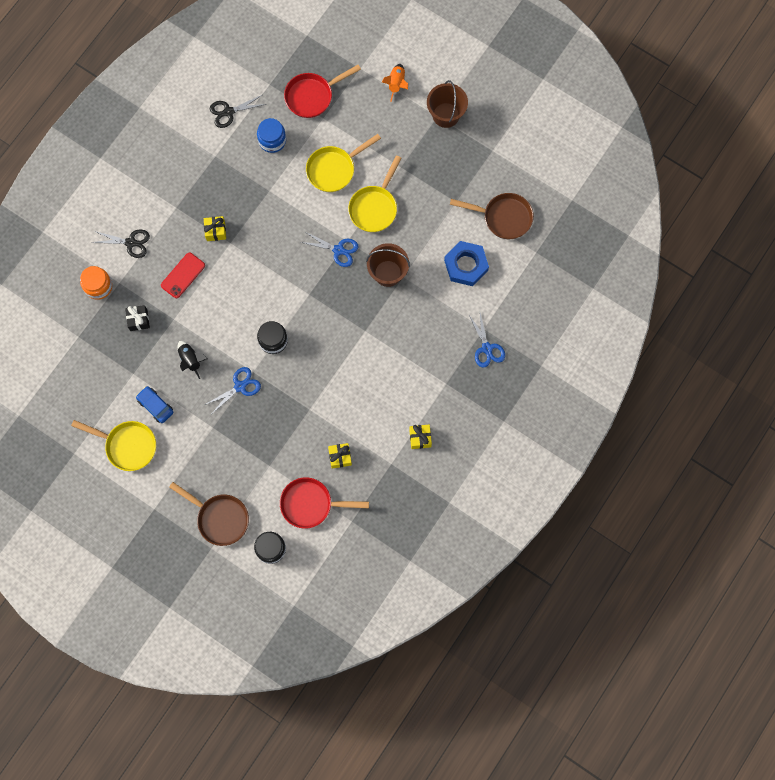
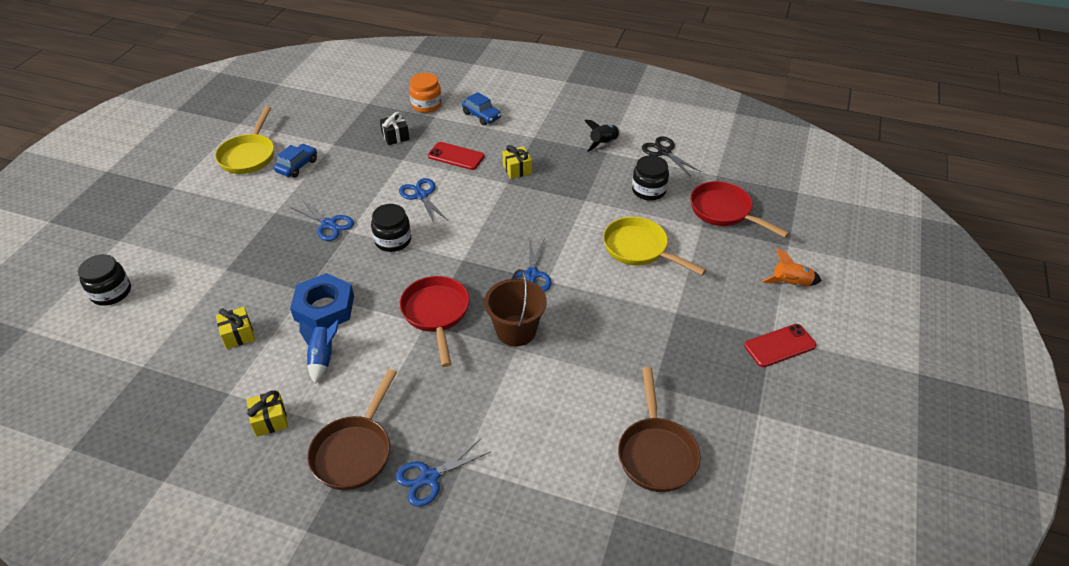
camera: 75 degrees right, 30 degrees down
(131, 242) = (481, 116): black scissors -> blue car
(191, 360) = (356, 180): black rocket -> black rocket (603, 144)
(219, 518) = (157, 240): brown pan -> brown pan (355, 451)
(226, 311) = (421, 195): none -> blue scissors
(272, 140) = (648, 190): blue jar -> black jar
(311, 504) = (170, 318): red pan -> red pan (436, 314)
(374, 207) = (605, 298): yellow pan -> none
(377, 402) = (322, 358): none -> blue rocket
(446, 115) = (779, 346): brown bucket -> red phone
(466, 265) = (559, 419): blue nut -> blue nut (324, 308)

····················

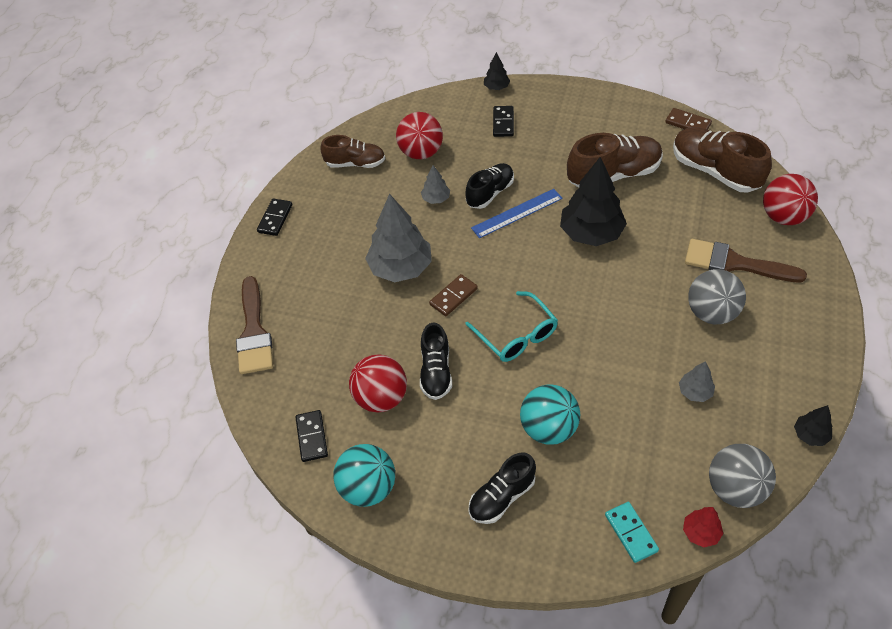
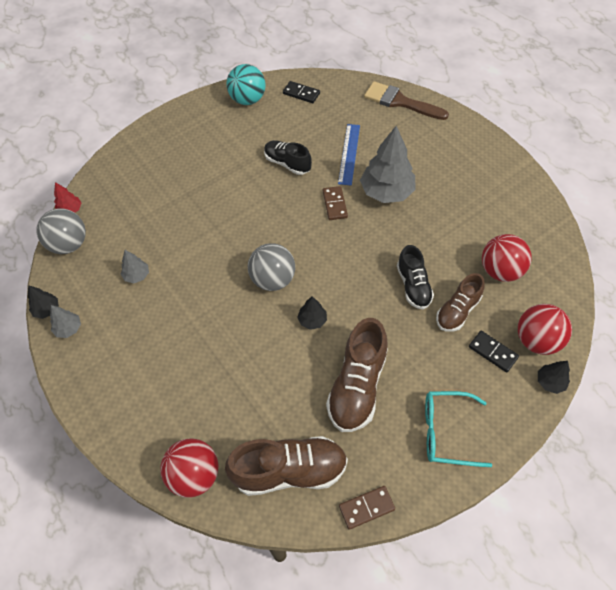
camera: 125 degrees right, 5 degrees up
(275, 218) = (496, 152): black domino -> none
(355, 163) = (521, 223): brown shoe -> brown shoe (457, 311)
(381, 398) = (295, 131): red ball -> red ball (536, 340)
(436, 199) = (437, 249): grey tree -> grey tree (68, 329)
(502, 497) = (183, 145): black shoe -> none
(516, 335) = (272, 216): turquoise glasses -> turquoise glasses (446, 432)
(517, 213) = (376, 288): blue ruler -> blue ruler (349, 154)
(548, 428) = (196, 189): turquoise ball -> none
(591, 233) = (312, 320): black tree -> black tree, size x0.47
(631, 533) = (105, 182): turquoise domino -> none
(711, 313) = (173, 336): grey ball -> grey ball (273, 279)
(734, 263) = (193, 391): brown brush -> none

····················

Brief> With the line holding "(711, 313) = (173, 336): grey" as the first and the line holding "(734, 263) = (193, 391): brown brush -> none" as the last, please transcribe exactly the lines of the material above in that range and nothing else.

Exercise answer>
(711, 313) = (173, 336): grey ball -> grey ball (273, 279)
(734, 263) = (193, 391): brown brush -> none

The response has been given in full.